Task brief: From the records below, set down exactly the lines starting with the line that contains "C1: 68nF (COM, VDD) -> 4.7uF (COM, VDD)" and going on through the line that contains "U2 pin GND: COM -> OSC". Nothing else is wanted.

Record excerpts:
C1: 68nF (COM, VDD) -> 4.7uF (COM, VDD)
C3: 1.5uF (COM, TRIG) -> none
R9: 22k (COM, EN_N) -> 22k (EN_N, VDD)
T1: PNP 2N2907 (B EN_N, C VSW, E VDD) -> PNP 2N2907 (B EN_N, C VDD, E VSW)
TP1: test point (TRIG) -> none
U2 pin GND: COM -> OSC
* * *
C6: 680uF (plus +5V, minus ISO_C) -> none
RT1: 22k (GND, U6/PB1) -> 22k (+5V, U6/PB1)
---
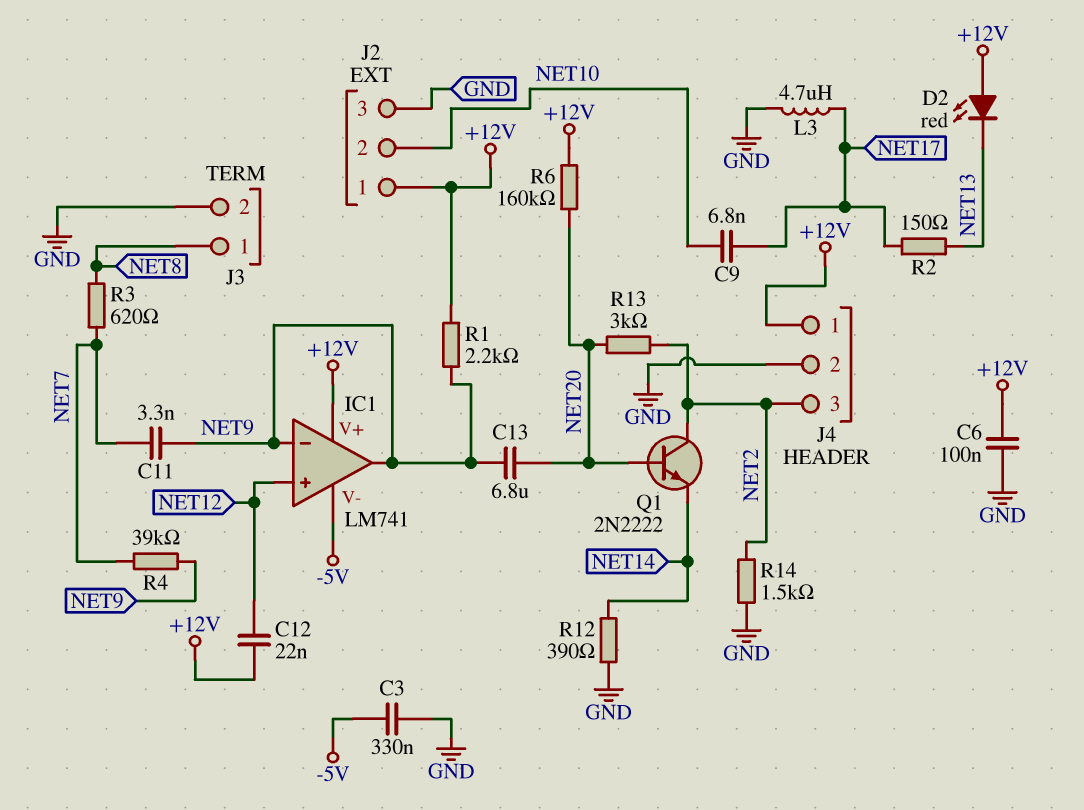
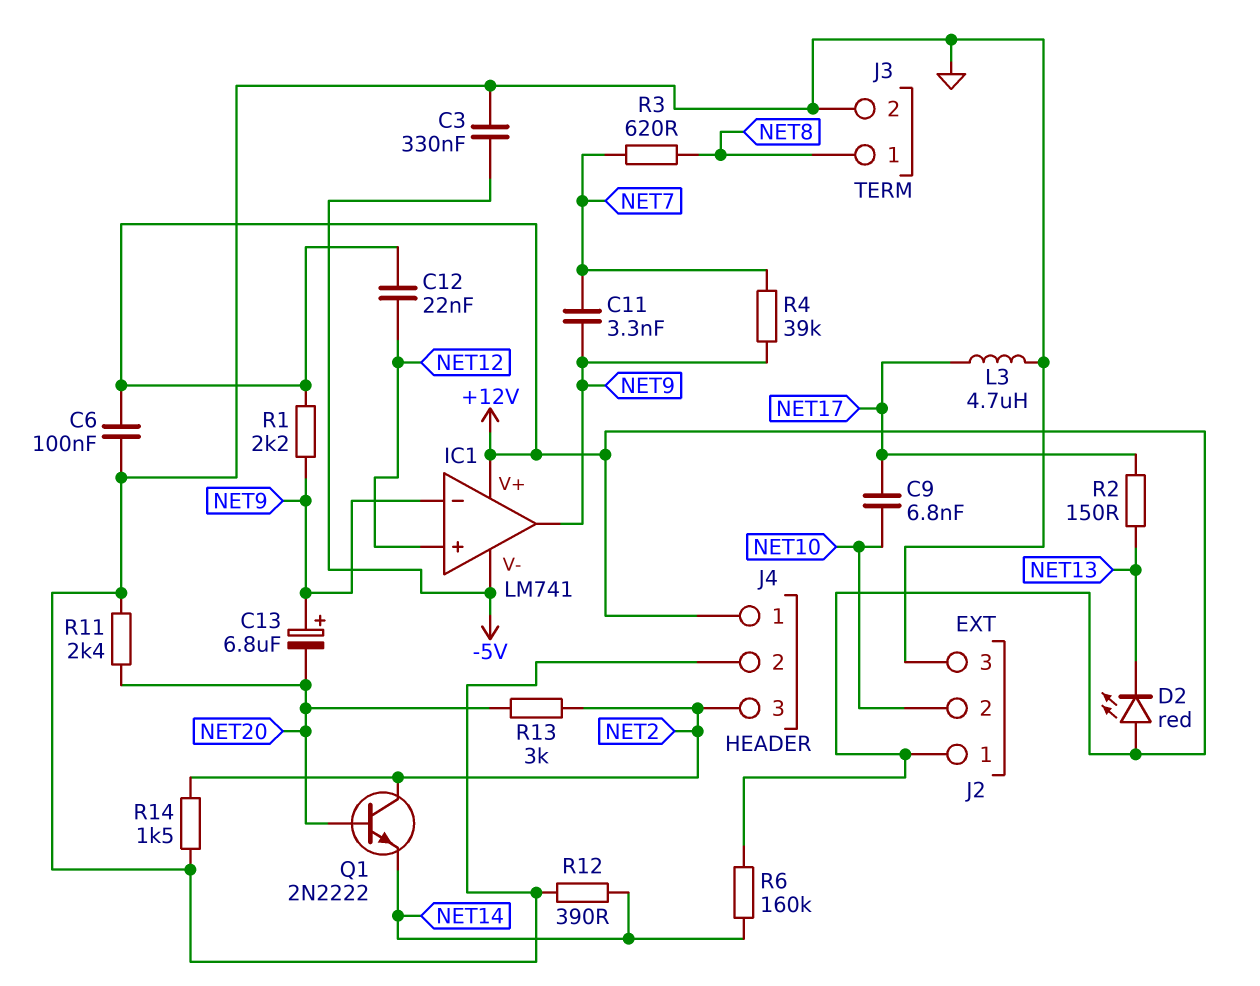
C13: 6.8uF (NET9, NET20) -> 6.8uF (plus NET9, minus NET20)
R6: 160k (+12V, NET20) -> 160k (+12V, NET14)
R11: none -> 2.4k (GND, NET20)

Exercise answer:
C1: 68nF (COM, VDD) -> 4.7uF (COM, VDD)
C3: 1.5uF (COM, TRIG) -> none
R9: 22k (COM, EN_N) -> 22k (EN_N, VDD)
T1: PNP 2N2907 (B EN_N, C VSW, E VDD) -> PNP 2N2907 (B EN_N, C VDD, E VSW)
TP1: test point (TRIG) -> none
U2 pin GND: COM -> OSC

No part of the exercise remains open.